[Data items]
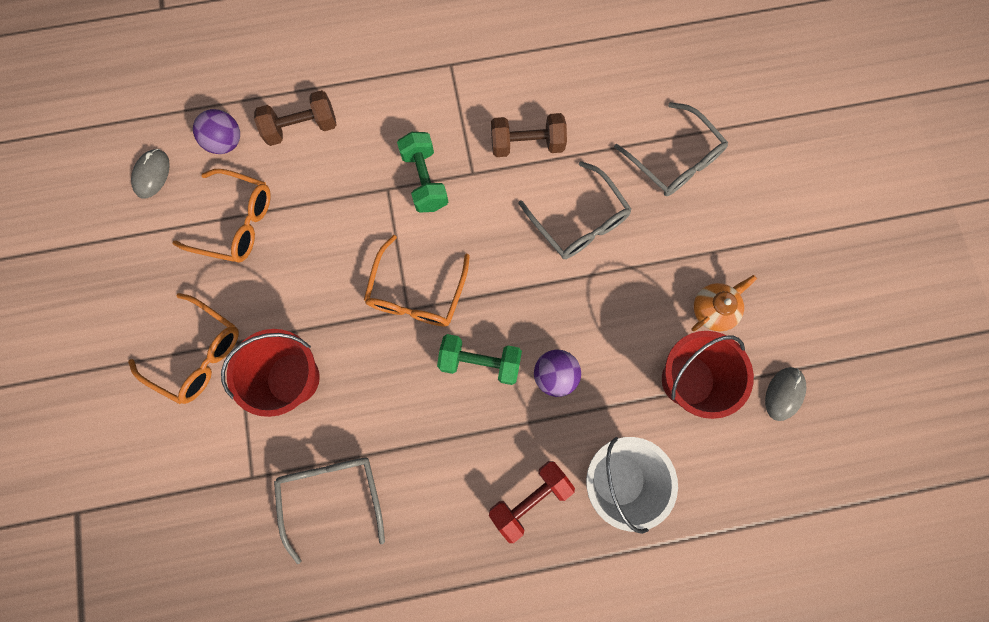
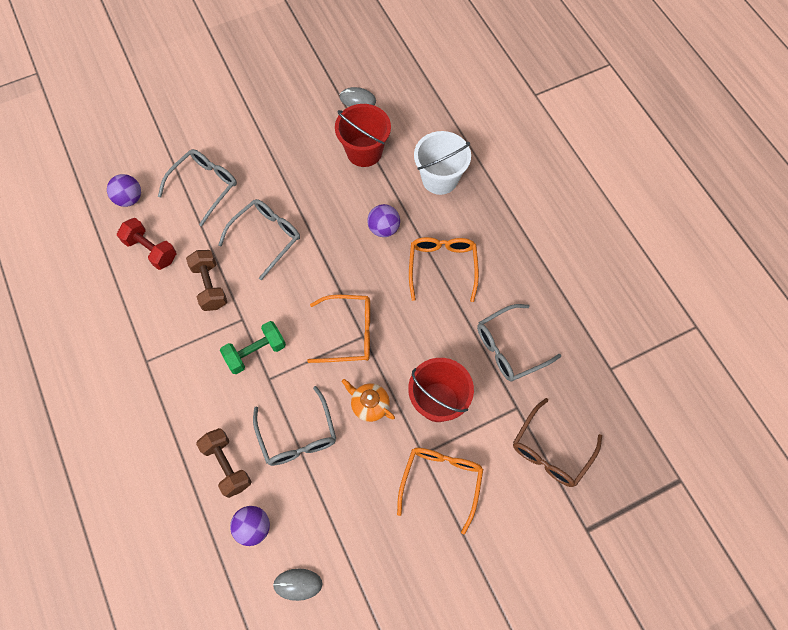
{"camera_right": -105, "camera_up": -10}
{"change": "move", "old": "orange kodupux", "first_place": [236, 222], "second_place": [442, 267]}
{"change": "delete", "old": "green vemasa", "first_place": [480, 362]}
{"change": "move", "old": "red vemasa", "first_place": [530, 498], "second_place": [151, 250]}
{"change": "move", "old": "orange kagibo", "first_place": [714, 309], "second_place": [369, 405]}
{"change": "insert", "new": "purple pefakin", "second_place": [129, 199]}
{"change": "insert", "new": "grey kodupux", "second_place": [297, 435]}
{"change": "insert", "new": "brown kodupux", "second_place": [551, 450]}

→ **ACTION ITEM**: Each entry should be copied exactly as written, though any pictures stay out.

→ **WRITTEN SOLUTION**:
{"camera_right": -105, "camera_up": -10}
{"change": "move", "old": "orange kodupux", "first_place": [236, 222], "second_place": [442, 267]}
{"change": "delete", "old": "green vemasa", "first_place": [480, 362]}
{"change": "move", "old": "red vemasa", "first_place": [530, 498], "second_place": [151, 250]}
{"change": "move", "old": "orange kagibo", "first_place": [714, 309], "second_place": [369, 405]}
{"change": "insert", "new": "purple pefakin", "second_place": [129, 199]}
{"change": "insert", "new": "grey kodupux", "second_place": [297, 435]}
{"change": "insert", "new": "brown kodupux", "second_place": [551, 450]}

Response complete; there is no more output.